> **YOUR TASK**: Print out the full material below, exact in every line, with no images included.

> **GIVEN MATERIAL**:
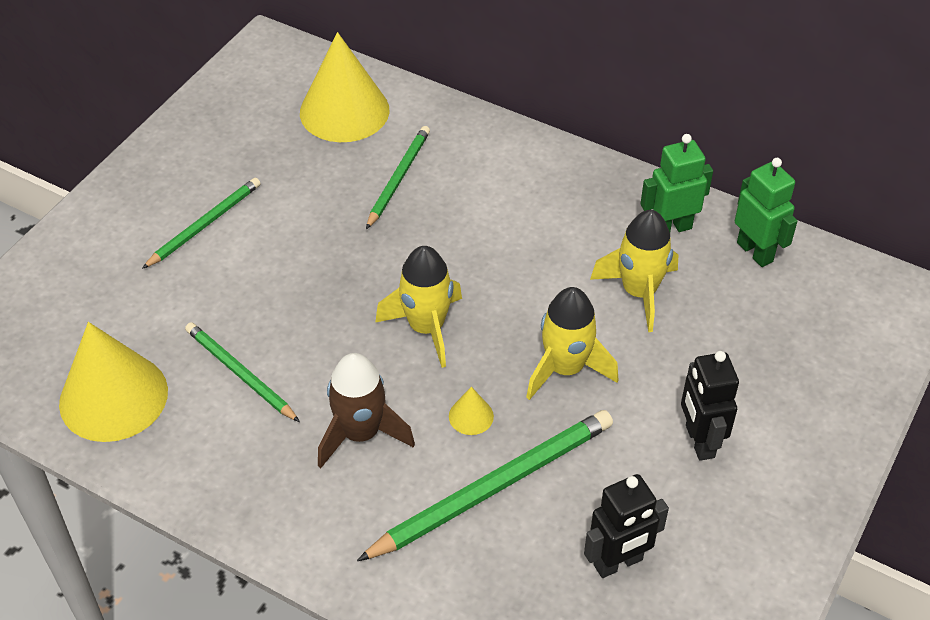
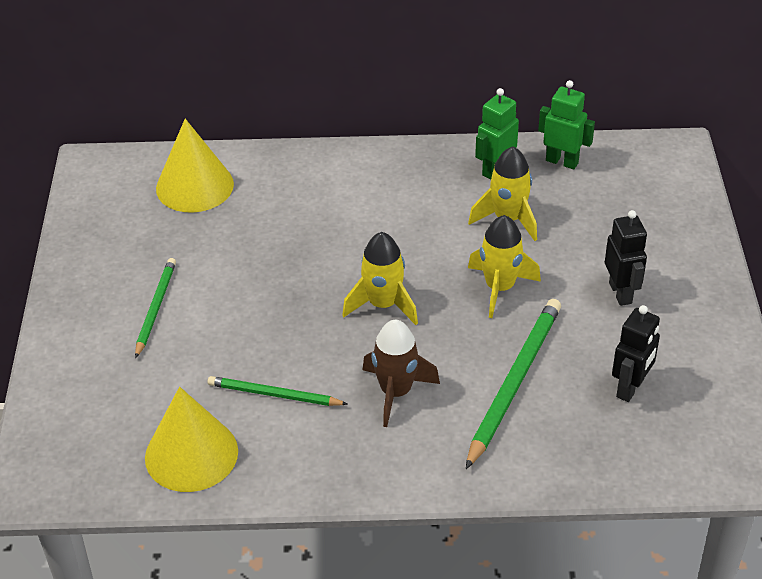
camera: 30 degrees left, 5 degrees down
(398, 178) = (276, 215): green pencil -> none
(471, 416) = (462, 346): yellow cone -> none
(699, 441) = (621, 293): black robot -> black robot turned 150 degrees counterclockwise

> **TASK ANSWER**:
camera: 30 degrees left, 5 degrees down
(398, 178) = (276, 215): green pencil -> none
(471, 416) = (462, 346): yellow cone -> none
(699, 441) = (621, 293): black robot -> black robot turned 150 degrees counterclockwise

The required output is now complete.